**EXERCISE INPUT:**
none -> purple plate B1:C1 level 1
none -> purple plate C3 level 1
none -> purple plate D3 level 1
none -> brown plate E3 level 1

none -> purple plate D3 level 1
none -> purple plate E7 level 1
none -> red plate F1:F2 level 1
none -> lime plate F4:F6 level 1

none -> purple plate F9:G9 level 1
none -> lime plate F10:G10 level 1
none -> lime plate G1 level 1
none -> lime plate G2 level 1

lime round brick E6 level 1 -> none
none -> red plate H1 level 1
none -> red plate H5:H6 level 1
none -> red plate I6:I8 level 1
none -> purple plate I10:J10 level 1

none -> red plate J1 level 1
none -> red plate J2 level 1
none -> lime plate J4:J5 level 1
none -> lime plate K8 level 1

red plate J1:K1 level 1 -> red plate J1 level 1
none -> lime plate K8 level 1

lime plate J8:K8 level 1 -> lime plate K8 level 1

**EXERCISE REQUIREMENTS:** Exactly the lines from the one holding "none -> red plate J1 level 1" through the end of the records above are to be returned, and nothing else.

**RESULT FOR THIS EXERCISE:**
none -> red plate J1 level 1
none -> red plate J2 level 1
none -> lime plate J4:J5 level 1
none -> lime plate K8 level 1

red plate J1:K1 level 1 -> red plate J1 level 1
none -> lime plate K8 level 1

lime plate J8:K8 level 1 -> lime plate K8 level 1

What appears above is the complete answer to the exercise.